SET EXERCISE:
Could you copy every line from the material below in which "stroma" appears?

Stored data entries
-- START --

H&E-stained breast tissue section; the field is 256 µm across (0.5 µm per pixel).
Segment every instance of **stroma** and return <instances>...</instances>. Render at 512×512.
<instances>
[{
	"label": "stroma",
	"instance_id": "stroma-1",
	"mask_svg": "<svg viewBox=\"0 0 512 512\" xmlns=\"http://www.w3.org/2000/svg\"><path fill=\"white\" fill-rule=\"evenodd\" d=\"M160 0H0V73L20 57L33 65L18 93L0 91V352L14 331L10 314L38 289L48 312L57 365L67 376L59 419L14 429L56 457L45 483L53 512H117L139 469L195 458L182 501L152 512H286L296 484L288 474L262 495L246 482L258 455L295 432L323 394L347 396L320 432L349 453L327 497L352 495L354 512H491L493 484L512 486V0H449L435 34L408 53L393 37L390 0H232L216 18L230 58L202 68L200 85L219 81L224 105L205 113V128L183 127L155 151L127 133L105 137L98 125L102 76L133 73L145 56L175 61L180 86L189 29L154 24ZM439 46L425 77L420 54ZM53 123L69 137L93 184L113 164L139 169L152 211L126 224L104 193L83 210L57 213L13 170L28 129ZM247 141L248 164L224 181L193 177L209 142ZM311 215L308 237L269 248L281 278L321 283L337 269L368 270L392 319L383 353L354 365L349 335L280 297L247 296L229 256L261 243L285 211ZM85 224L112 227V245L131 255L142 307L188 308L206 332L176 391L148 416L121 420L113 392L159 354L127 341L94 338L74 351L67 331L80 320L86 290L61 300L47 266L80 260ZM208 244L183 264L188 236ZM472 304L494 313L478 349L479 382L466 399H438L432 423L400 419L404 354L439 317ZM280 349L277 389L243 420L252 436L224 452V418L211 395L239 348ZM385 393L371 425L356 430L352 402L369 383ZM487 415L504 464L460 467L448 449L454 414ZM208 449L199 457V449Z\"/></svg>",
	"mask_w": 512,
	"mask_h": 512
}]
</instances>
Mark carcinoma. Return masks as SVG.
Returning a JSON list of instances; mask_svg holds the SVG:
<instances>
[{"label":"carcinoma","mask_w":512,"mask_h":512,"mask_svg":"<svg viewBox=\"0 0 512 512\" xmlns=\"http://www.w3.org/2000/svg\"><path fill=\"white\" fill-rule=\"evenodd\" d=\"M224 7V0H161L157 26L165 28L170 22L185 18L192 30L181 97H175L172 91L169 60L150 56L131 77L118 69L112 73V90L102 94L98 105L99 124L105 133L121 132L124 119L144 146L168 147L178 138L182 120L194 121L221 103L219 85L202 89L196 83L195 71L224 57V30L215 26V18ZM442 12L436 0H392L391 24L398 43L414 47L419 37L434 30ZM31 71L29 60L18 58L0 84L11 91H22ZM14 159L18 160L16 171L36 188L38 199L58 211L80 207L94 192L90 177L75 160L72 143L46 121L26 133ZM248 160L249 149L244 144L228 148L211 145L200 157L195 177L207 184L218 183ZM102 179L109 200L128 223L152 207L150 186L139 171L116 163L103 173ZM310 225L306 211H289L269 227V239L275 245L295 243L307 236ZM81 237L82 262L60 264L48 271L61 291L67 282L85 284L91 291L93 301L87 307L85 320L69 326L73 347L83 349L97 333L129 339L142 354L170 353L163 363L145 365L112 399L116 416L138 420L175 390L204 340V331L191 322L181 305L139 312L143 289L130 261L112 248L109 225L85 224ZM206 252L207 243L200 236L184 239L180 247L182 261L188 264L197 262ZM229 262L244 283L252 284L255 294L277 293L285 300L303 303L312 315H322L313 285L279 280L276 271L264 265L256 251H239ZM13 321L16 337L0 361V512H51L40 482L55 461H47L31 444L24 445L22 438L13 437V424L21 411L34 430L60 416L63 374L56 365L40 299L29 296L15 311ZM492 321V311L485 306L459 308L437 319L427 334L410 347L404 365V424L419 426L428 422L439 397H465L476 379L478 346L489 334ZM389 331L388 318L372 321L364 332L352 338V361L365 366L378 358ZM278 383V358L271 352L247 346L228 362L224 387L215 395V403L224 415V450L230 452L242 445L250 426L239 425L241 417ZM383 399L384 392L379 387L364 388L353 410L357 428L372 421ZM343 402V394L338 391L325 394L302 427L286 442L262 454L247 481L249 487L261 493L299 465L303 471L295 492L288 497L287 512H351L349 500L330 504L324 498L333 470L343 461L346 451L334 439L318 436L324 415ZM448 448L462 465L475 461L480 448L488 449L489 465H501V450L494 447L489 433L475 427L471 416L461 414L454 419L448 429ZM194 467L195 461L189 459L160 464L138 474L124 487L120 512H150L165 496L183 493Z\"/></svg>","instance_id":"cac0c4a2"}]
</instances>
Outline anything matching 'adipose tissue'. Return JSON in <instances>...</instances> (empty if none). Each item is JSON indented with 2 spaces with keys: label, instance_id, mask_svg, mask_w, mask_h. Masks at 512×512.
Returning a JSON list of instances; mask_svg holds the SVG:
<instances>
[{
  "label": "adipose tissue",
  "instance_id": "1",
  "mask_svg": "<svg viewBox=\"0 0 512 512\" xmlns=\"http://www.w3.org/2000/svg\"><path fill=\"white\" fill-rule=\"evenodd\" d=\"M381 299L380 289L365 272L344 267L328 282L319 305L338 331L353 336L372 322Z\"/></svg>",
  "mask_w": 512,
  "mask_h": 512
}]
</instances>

-- END --

WRITTEN REPLY:
Segment every instance of **stroma** and return <instances>...</instances>. Render at 512×512.
	"label": "stroma",
	"instance_id": "stroma-1",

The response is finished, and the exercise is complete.